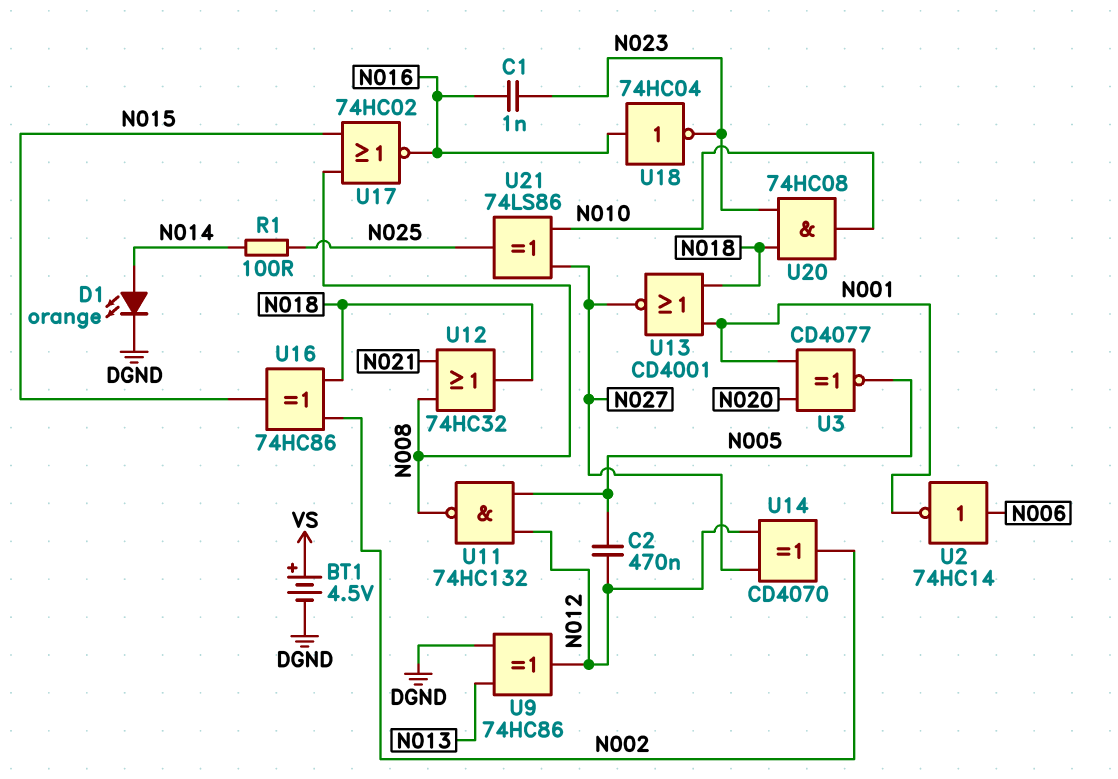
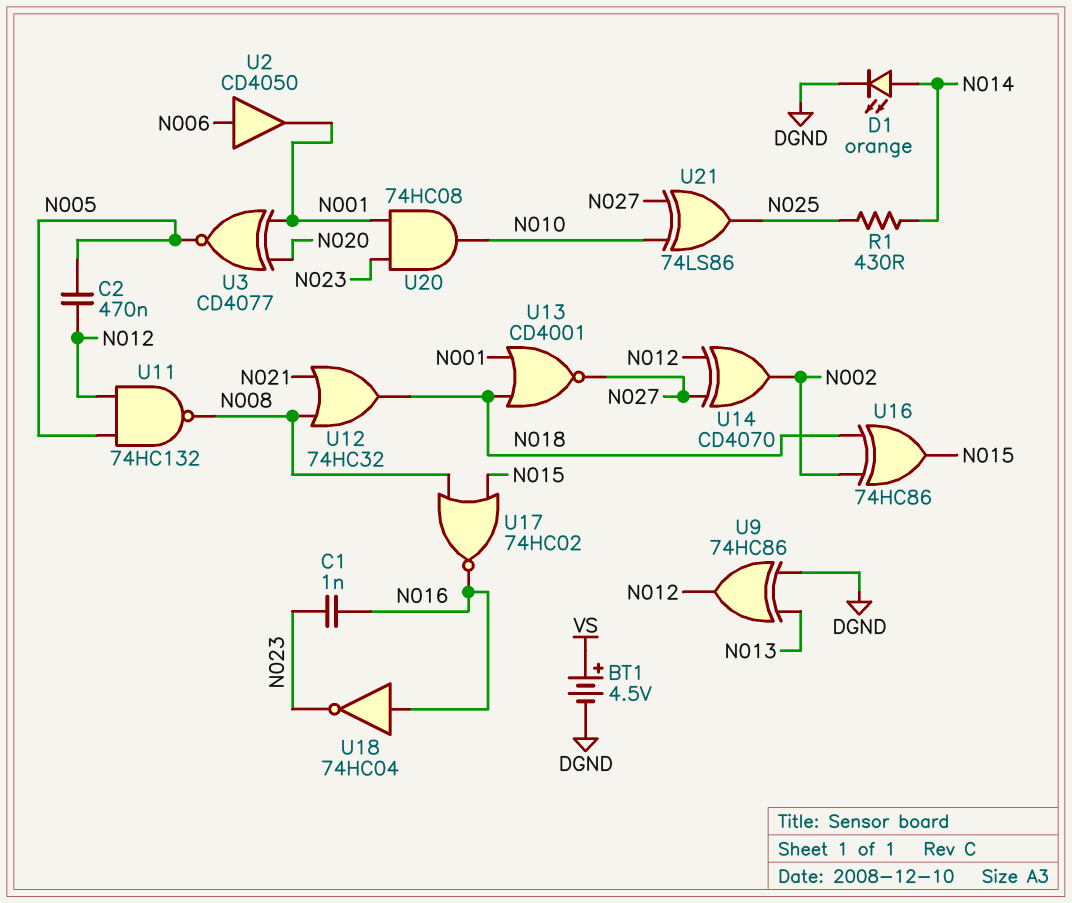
R1: 100 (N014, N025) -> 430 (N014, N025)
U2: NOT 74HC14 (in N006, out N001) -> buffer CD4050 (in N006, out N001)
U20: AND 74HC08 (in N018, in N023, out N010) -> AND 74HC08 (in N001, in N023, out N010)

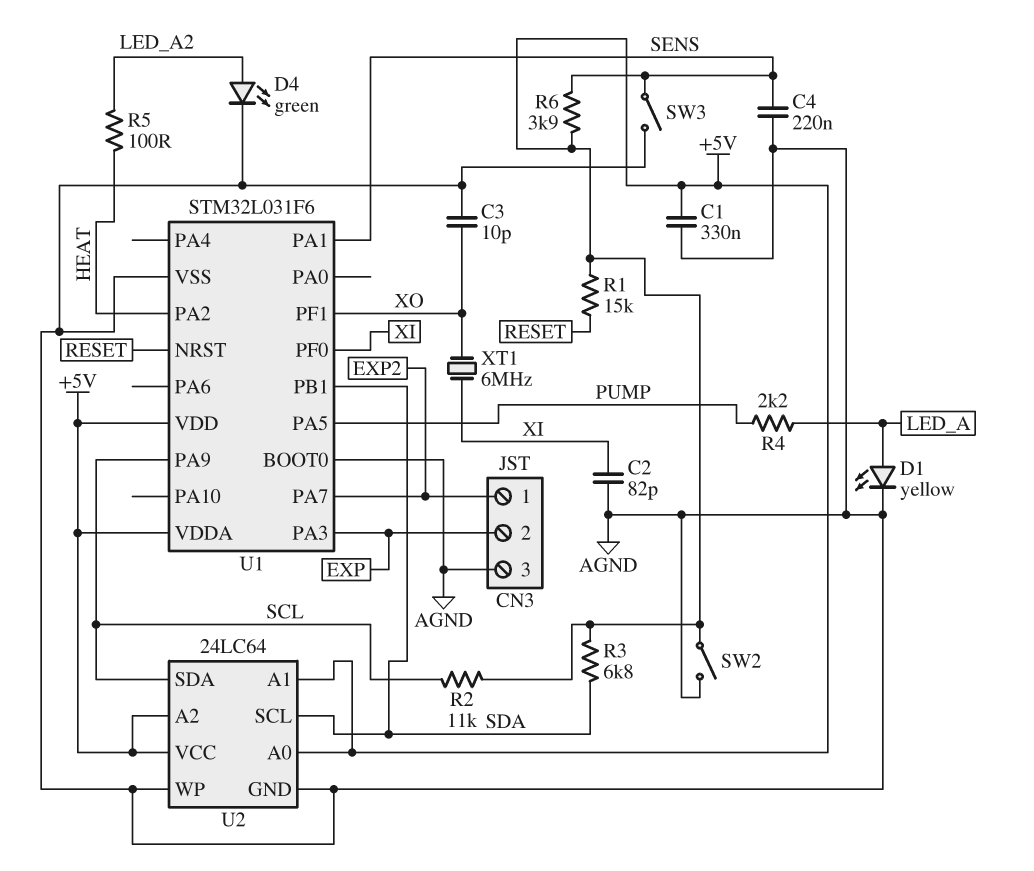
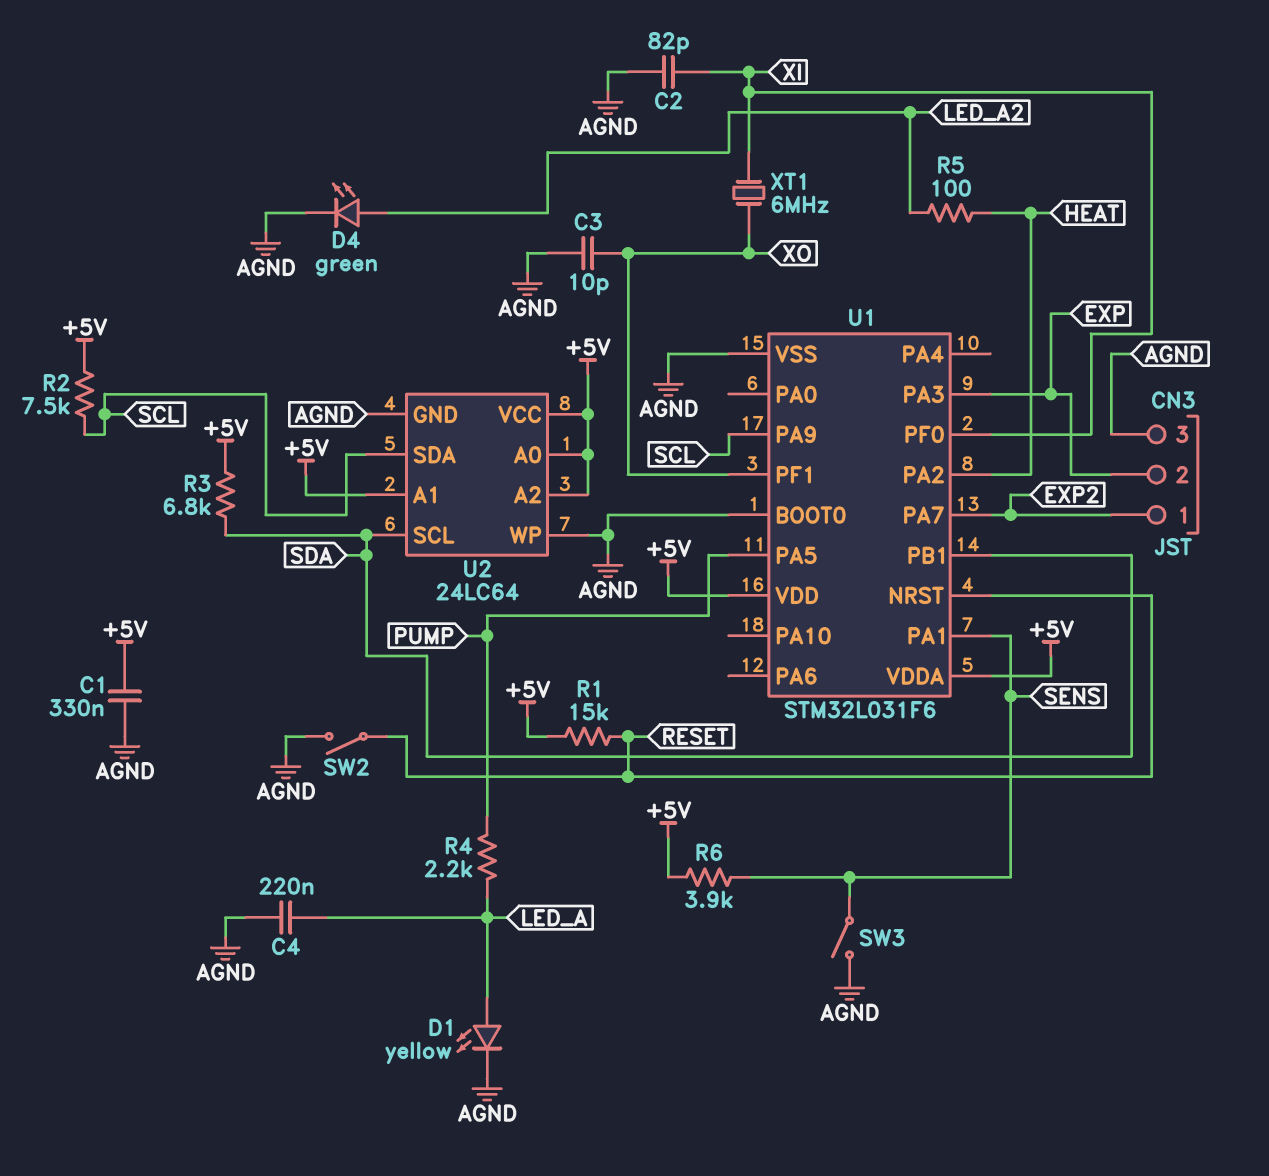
C4: 220nF (AGND, SENS) -> 220nF (AGND, LED_A)
R2: 11k (+5V, SCL) -> 7.5k (+5V, SCL)
SW2: switch (+5V, AGND) -> switch (AGND, RESET)

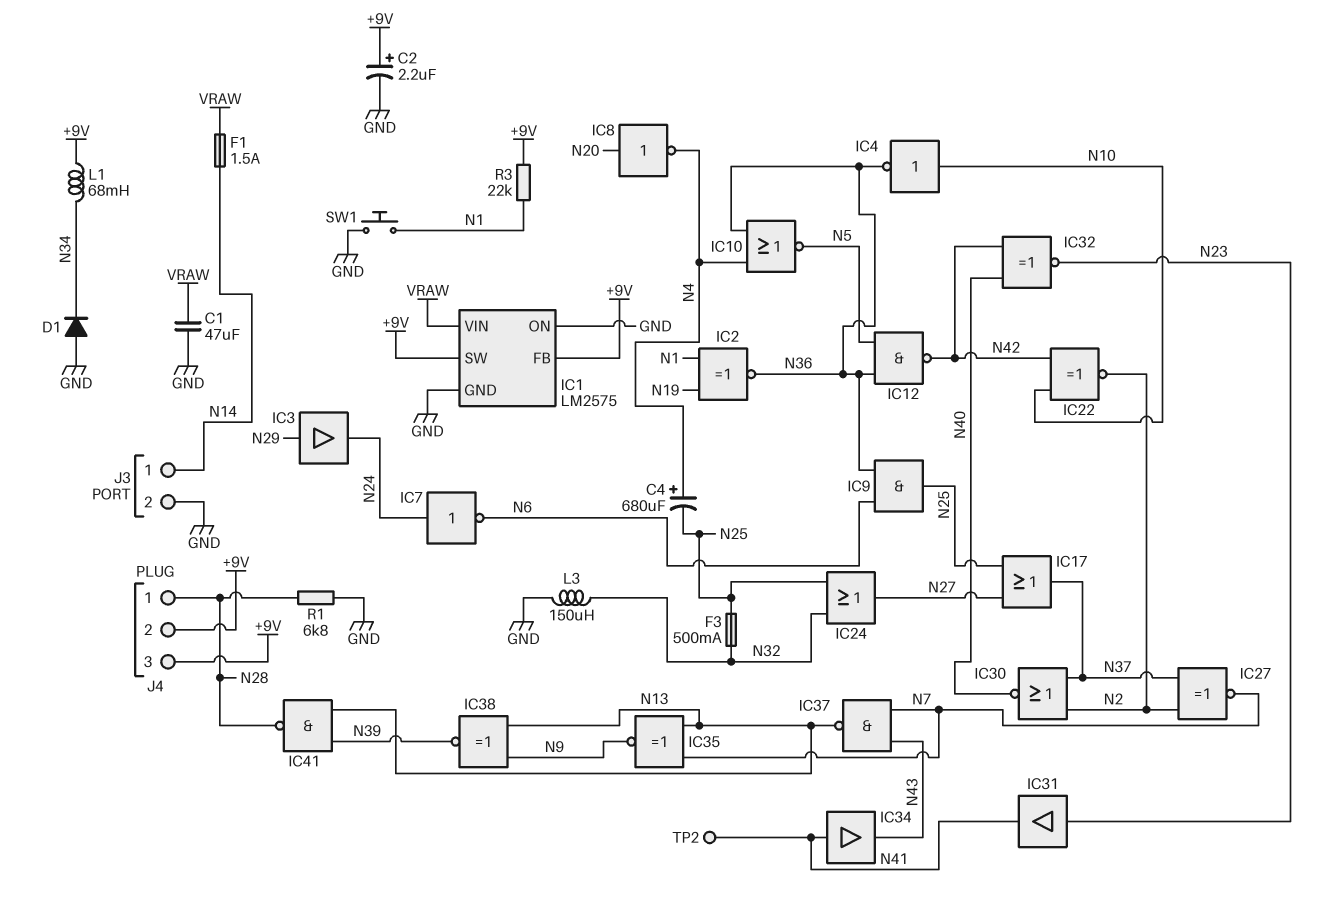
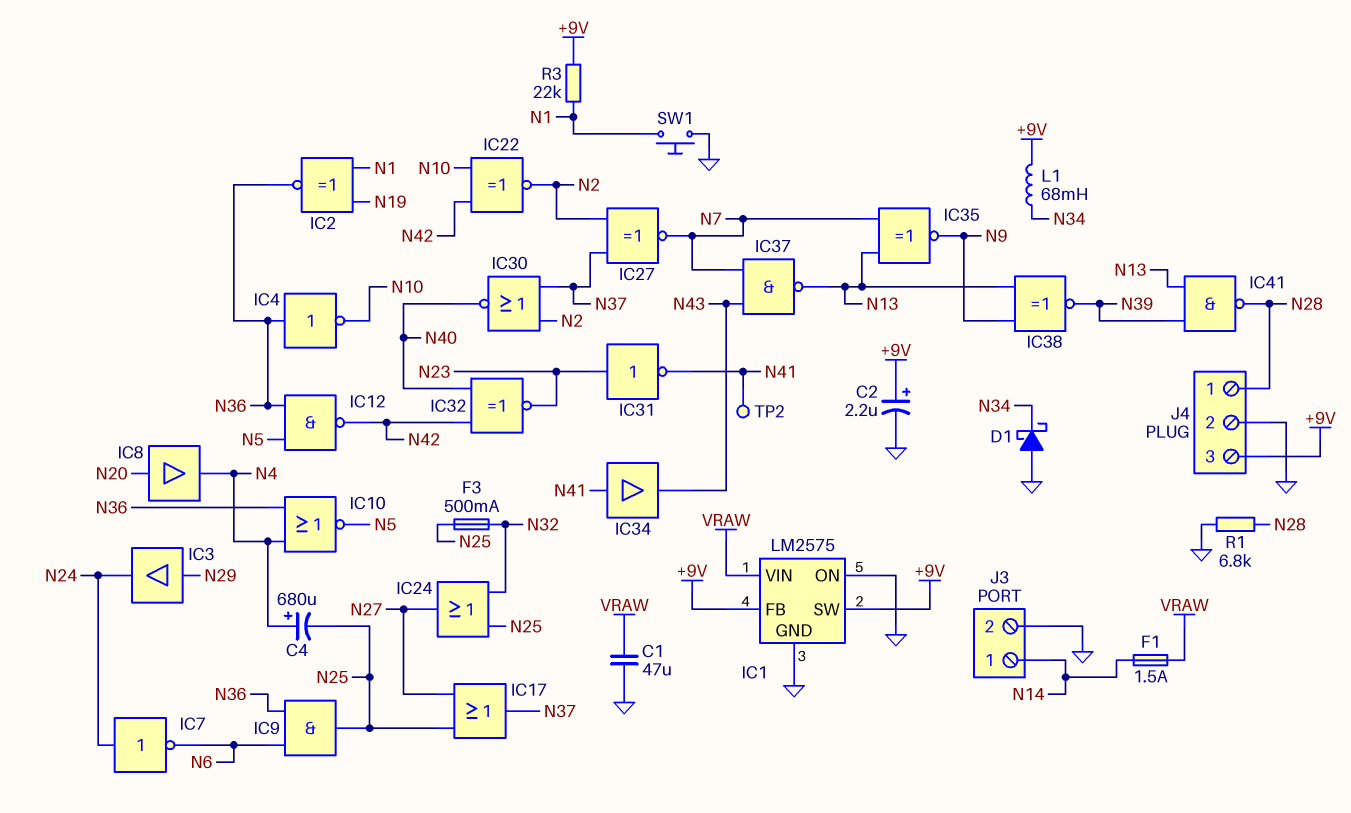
D1: diode (A GND, K N34) -> schottky (A GND, K N34)
IC4: NOT (in N10, out N36) -> NOT (in N36, out N10)
IC8: NOT (in N20, out N4) -> buffer (in N20, out N4)
IC31: buffer (in N23, out N41) -> NOT (in N23, out N41)
J4 pin 2: +9V -> GND
L3: 150uH (GND, N32) -> none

* [WORK REQUIRED]:
What is needed is an exact copy of the lines above from the one with "U20: AND 74HC08" to the one with "J4 pin 2: +9V -> GND", both ends kept, and nothing more; please leave the pictures out.

* [RESULT FOR THIS TASK]:
U20: AND 74HC08 (in N018, in N023, out N010) -> AND 74HC08 (in N001, in N023, out N010)

C4: 220nF (AGND, SENS) -> 220nF (AGND, LED_A)
R2: 11k (+5V, SCL) -> 7.5k (+5V, SCL)
SW2: switch (+5V, AGND) -> switch (AGND, RESET)

D1: diode (A GND, K N34) -> schottky (A GND, K N34)
IC4: NOT (in N10, out N36) -> NOT (in N36, out N10)
IC8: NOT (in N20, out N4) -> buffer (in N20, out N4)
IC31: buffer (in N23, out N41) -> NOT (in N23, out N41)
J4 pin 2: +9V -> GND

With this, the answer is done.